*Listing:*
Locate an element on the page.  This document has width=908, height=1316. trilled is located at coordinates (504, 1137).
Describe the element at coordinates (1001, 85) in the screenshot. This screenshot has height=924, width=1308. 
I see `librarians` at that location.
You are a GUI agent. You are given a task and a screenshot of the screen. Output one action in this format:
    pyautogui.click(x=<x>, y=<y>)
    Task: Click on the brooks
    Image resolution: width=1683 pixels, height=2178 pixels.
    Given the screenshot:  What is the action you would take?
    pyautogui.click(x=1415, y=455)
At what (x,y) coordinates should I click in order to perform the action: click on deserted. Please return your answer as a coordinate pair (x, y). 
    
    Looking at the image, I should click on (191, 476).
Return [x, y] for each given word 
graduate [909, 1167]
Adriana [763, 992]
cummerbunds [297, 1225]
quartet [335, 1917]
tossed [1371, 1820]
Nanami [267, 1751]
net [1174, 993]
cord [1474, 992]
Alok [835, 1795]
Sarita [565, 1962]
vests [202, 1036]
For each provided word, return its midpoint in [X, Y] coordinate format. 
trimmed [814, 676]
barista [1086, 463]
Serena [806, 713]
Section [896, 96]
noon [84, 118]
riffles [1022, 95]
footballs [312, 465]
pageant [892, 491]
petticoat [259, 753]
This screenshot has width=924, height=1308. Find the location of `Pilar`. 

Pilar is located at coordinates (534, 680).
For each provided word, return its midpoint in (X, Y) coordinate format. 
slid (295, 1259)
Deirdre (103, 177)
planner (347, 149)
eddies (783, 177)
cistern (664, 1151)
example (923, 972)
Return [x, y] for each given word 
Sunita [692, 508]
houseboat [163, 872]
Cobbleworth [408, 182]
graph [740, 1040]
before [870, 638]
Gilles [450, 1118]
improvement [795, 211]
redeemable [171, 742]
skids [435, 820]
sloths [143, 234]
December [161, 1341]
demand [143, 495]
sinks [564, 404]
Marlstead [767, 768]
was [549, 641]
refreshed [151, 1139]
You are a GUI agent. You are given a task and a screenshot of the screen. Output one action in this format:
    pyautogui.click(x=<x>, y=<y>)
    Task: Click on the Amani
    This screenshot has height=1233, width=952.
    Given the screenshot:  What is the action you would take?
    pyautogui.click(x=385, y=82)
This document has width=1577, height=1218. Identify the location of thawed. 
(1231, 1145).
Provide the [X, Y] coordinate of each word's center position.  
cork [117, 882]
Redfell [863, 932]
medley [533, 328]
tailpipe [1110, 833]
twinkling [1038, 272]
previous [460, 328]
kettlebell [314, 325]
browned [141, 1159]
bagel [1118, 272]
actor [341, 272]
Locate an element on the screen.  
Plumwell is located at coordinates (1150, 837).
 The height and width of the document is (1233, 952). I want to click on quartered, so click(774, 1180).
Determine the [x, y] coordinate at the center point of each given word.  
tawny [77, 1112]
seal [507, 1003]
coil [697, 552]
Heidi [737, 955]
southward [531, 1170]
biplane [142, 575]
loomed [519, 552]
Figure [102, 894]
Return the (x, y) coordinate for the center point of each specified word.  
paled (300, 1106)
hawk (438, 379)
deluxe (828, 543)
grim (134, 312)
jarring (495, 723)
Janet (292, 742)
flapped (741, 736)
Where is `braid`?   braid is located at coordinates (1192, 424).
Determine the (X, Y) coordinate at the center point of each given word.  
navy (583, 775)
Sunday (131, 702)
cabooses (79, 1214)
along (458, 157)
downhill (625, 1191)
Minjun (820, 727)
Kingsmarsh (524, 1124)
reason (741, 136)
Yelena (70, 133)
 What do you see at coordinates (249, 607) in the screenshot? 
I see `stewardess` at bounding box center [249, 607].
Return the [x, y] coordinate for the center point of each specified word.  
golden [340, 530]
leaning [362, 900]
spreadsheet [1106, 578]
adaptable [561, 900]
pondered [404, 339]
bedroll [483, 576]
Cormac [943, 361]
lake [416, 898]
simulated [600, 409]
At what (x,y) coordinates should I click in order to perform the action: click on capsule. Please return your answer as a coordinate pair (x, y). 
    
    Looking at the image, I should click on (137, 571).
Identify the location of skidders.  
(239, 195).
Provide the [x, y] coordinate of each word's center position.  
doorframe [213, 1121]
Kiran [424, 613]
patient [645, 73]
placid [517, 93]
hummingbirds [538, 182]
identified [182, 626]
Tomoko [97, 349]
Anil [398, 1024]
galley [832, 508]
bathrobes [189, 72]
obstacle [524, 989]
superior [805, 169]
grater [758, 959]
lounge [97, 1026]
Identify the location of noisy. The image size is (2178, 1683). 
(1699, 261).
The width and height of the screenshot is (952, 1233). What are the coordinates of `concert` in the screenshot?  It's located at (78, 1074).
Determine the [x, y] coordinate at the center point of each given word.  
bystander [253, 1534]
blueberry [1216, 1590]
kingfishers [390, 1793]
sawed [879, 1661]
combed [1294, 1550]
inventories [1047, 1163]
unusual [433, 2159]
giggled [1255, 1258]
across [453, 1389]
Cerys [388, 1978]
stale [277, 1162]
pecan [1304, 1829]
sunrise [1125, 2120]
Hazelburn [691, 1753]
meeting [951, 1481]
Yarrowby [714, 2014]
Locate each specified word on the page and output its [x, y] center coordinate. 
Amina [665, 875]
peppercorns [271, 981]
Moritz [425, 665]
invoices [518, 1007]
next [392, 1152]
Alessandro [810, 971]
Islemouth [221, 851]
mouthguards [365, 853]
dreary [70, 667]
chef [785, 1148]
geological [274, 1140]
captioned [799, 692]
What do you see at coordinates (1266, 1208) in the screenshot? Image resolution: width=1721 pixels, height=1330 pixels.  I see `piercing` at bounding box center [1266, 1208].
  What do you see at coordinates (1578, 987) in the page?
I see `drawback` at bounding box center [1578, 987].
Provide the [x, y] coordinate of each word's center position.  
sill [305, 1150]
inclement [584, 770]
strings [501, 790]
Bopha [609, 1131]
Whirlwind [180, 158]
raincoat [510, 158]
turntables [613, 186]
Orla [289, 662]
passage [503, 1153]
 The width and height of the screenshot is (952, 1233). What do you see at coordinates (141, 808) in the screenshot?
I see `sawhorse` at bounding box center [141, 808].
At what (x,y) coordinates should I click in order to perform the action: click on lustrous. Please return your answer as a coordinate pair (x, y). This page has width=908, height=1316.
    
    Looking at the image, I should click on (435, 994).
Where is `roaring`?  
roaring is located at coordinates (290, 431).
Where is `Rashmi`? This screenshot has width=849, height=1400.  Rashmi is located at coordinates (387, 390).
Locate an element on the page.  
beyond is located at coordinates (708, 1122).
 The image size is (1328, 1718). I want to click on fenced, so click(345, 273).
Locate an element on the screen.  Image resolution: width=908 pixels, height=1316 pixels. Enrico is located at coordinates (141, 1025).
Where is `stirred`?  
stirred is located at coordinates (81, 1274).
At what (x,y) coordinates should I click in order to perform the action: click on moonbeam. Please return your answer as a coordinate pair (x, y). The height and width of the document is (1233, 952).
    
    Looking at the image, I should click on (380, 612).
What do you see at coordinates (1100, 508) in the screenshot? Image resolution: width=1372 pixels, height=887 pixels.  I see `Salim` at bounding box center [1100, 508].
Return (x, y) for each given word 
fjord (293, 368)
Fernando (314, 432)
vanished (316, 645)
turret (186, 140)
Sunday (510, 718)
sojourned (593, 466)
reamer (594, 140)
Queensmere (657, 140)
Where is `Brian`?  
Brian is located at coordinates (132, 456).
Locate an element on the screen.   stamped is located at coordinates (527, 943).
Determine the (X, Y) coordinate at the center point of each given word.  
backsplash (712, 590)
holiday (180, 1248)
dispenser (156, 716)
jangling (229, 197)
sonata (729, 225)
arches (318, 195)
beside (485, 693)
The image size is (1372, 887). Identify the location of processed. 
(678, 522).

*Job:* Recast the lines of the listing above, from the line containing "refreshed [151, 1139]" through the line containing "actor [341, 272]", inclusive, as a JSON list of strings with one string per line, omitting blank lines.

*Exercise result:*
[
  "refreshed [151, 1139]",
  "You are a GUI agent. You are given a task and a screenshot of the screen. Output one action in this format:",
  "    pyautogui.click(x=<x>, y=<y>)",
  "    Task: Click on the Amani",
  "    This screenshot has height=1233, width=952.",
  "    Given the screenshot:  What is the action you would take?",
  "    pyautogui.click(x=385, y=82)",
  "This document has width=1577, height=1218. Identify the location of thawed. ",
  "(1231, 1145).",
  "Provide the [X, Y] coordinate of each word's center position.  ",
  "cork [117, 882]",
  "Redfell [863, 932]",
  "medley [533, 328]",
  "tailpipe [1110, 833]",
  "twinkling [1038, 272]",
  "previous [460, 328]",
  "kettlebell [314, 325]",
  "browned [141, 1159]",
  "bagel [1118, 272]",
  "actor [341, 272]"
]